Starting at the line that contains "[(504,559),(479,548),(469,572),(494,582),(504,559)]" and stopping at the line that contains "[(284,493),(272,489),(264,504),(273,506),(278,508),(284,493)]", restate each line of the records below exactly. Omit the pictures.

[Image segmentation polygon data]
══════════════════════════════

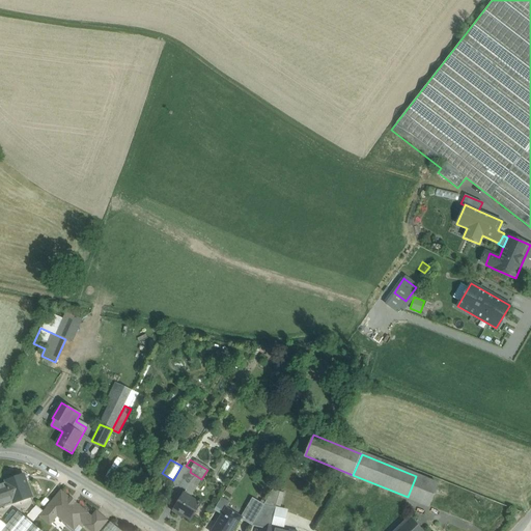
[(186,466),(184,465),(176,477),(189,485),(190,484),(195,475),(190,472),(191,469),(186,466)]
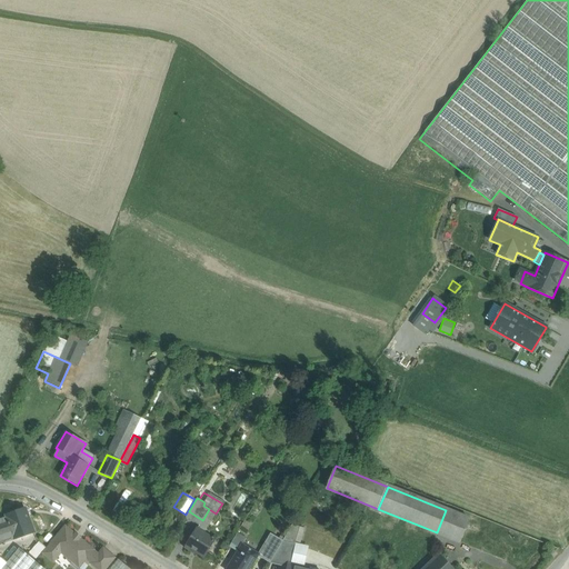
[(26,509),(7,516),(15,538),(16,539),(33,532),(26,509)]
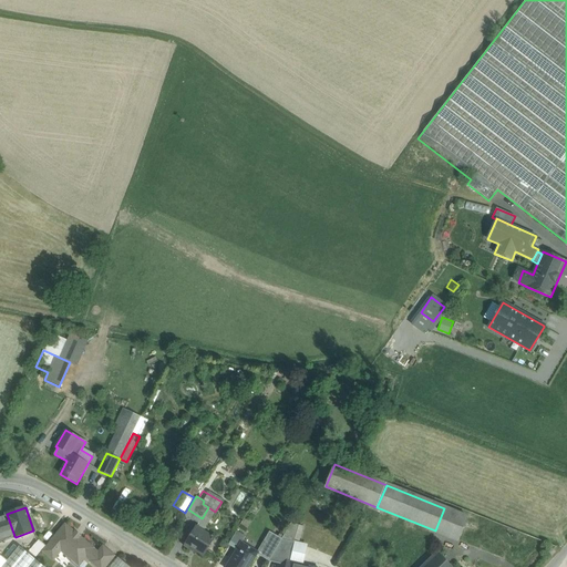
[(215,512),(208,507),(203,517),(202,518),(196,527),(197,527),(204,516),(210,519),(215,512)]
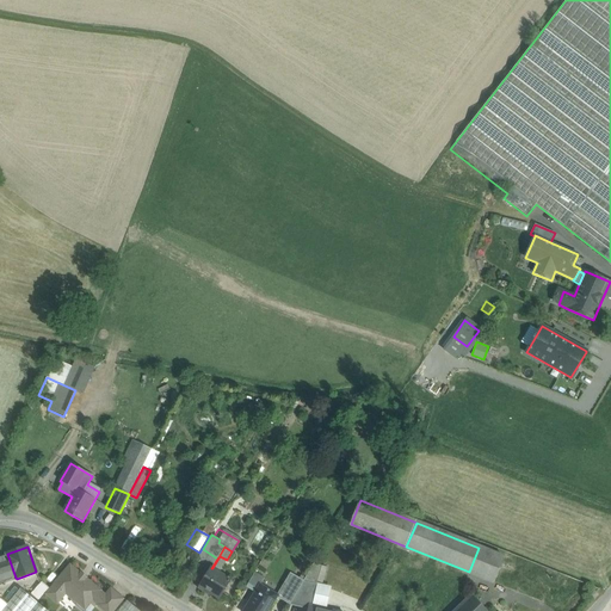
[(504,559),(479,548),(469,572),(494,582),(504,559)]
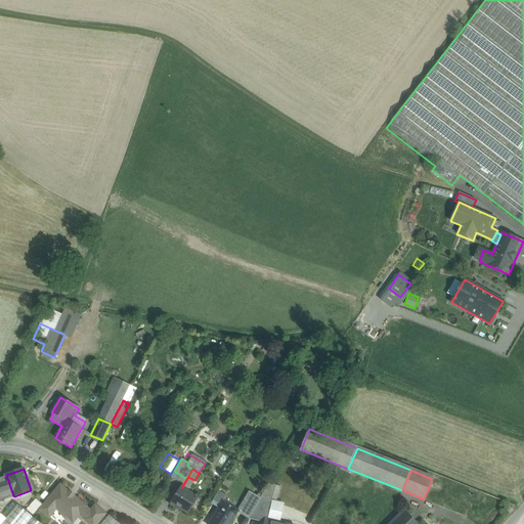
[(6,475),(0,477),(0,500),(13,495),(6,475)]
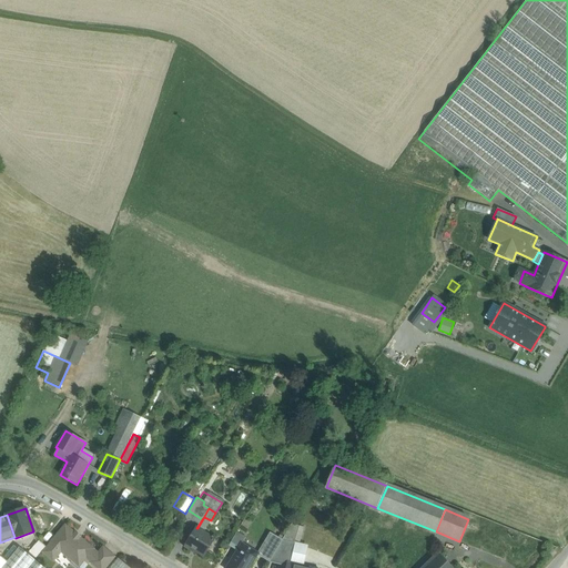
[(204,517),(198,528),(196,528),(184,547),(191,550),(192,549),(204,557),(214,539),(203,533),(211,520),(204,517)]
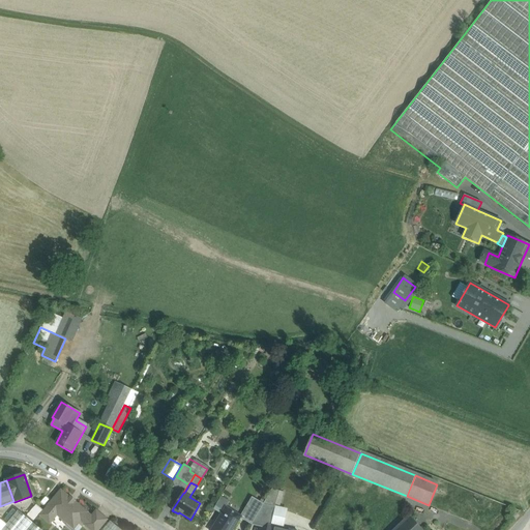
[(284,493),(272,489),(264,504),(273,506),(278,508),(284,493)]
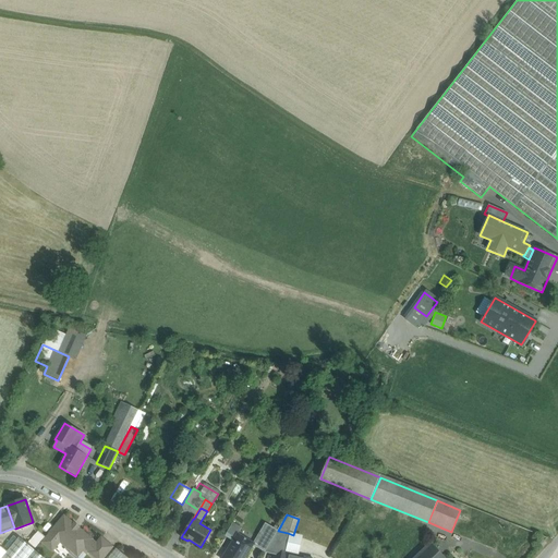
[(91,540),(64,518),(51,533),(44,543),(52,550),(60,541),(71,550),(69,554),(74,557),(80,557),(85,554),(82,550),(85,547),(91,553),(96,545),(91,541),(91,540)]
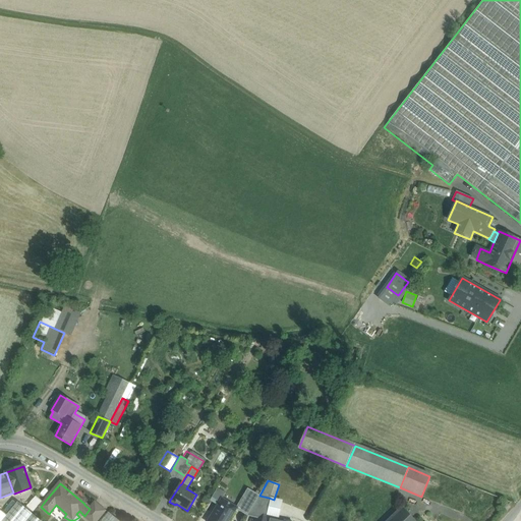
[(218,488),(210,501),(218,506),(222,500),(220,498),(223,493),(218,488)]
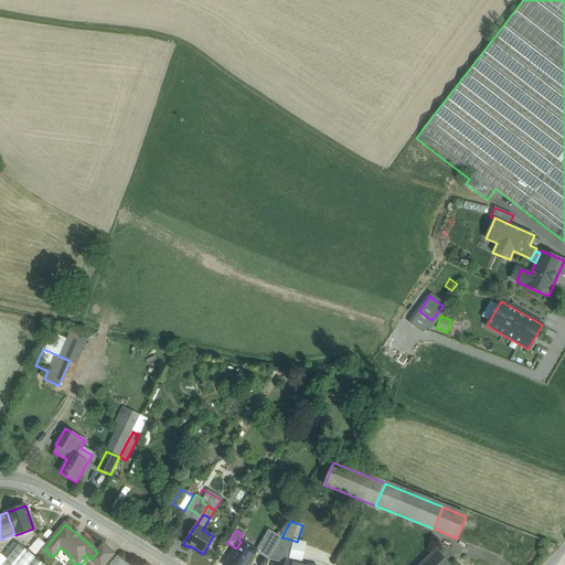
[(272,532),(258,553),(268,560),(281,537),(272,532)]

══════════════════════════════

--- REPLY ---
[(504,559),(479,548),(469,572),(494,582),(504,559)]
[(6,475),(0,477),(0,500),(13,495),(6,475)]
[(204,517),(198,528),(196,528),(184,547),(191,550),(192,549),(204,557),(214,539),(203,533),(211,520),(204,517)]
[(284,493),(272,489),(264,504),(273,506),(278,508),(284,493)]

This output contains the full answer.